[Items listed in a dataset]
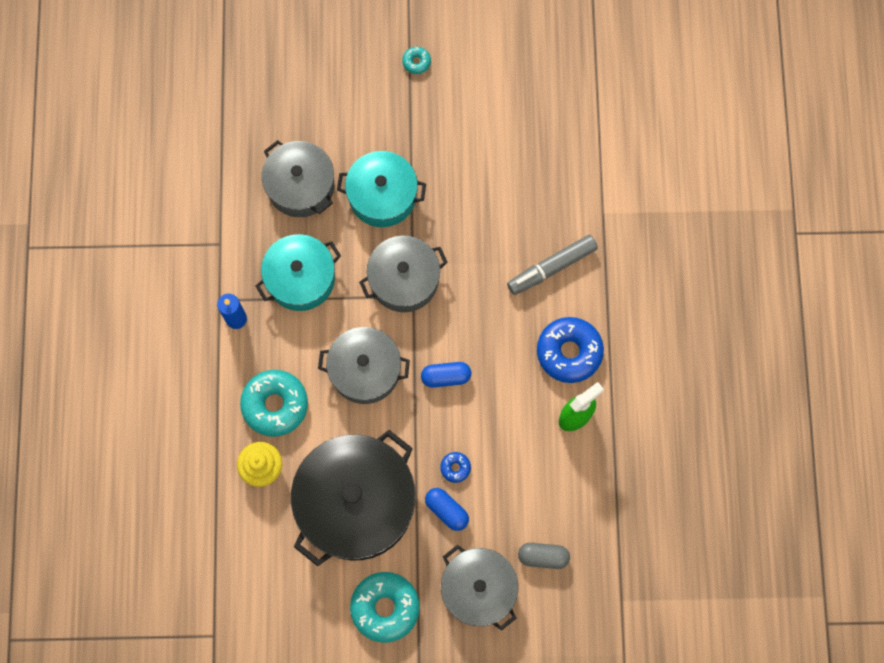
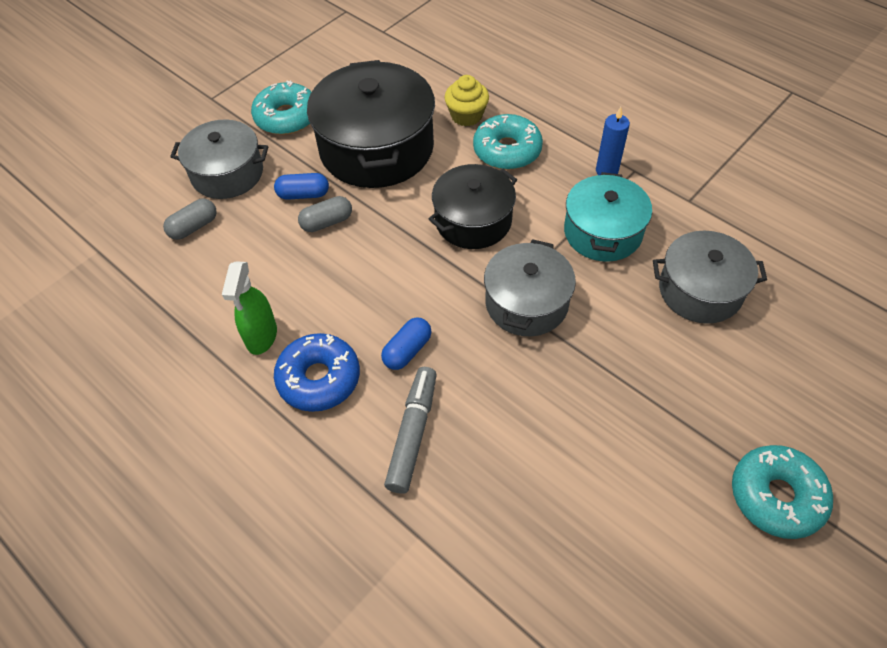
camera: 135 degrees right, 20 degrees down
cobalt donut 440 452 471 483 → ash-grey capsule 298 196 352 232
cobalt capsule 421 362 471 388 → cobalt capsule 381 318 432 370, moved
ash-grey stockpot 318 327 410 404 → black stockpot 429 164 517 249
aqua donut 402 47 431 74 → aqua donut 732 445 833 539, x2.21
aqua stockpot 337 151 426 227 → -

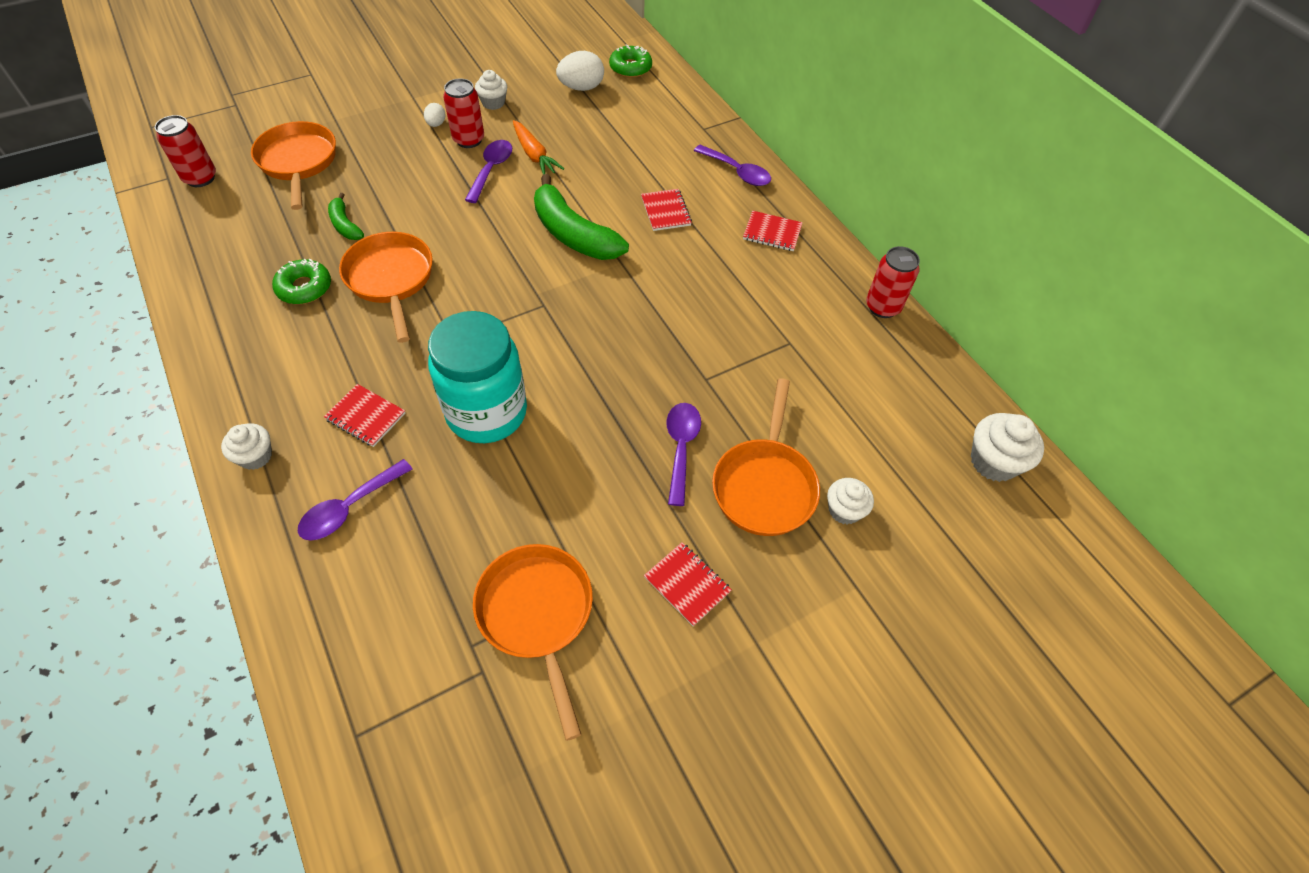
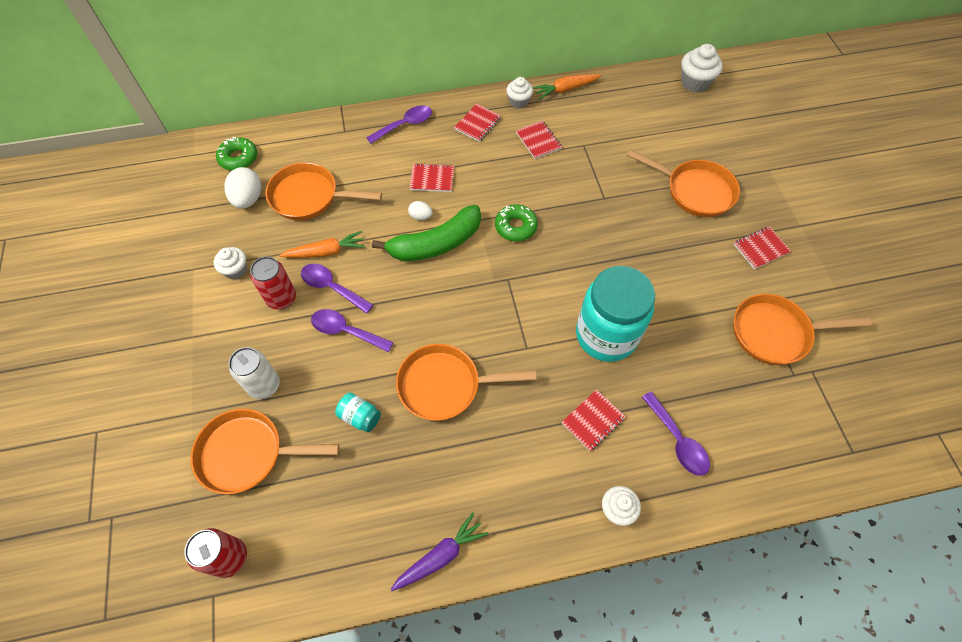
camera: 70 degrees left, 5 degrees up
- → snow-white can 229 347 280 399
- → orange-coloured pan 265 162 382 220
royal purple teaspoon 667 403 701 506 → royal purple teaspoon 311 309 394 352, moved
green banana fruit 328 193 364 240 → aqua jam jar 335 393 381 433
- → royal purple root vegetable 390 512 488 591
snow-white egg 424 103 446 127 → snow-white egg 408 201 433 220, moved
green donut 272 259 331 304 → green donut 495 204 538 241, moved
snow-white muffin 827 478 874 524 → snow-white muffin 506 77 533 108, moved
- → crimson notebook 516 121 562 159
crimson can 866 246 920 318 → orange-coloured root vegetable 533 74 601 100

__What the task requires__
Nothing but the records, copied exactly and stripped of pictures, should be returned.

__Answer space__
camera: 135 degrees right, 20 degrees down
cobalt donut 440 452 471 483 → ash-grey capsule 298 196 352 232
cobalt capsule 421 362 471 388 → cobalt capsule 381 318 432 370, moved
ash-grey stockpot 318 327 410 404 → black stockpot 429 164 517 249
aqua donut 402 47 431 74 → aqua donut 732 445 833 539, x2.21
aqua stockpot 337 151 426 227 → -

camera: 70 degrees left, 5 degrees up
- → snow-white can 229 347 280 399
- → orange-coloured pan 265 162 382 220
royal purple teaspoon 667 403 701 506 → royal purple teaspoon 311 309 394 352, moved
green banana fruit 328 193 364 240 → aqua jam jar 335 393 381 433
- → royal purple root vegetable 390 512 488 591
snow-white egg 424 103 446 127 → snow-white egg 408 201 433 220, moved
green donut 272 259 331 304 → green donut 495 204 538 241, moved
snow-white muffin 827 478 874 524 → snow-white muffin 506 77 533 108, moved
- → crimson notebook 516 121 562 159
crimson can 866 246 920 318 → orange-coloured root vegetable 533 74 601 100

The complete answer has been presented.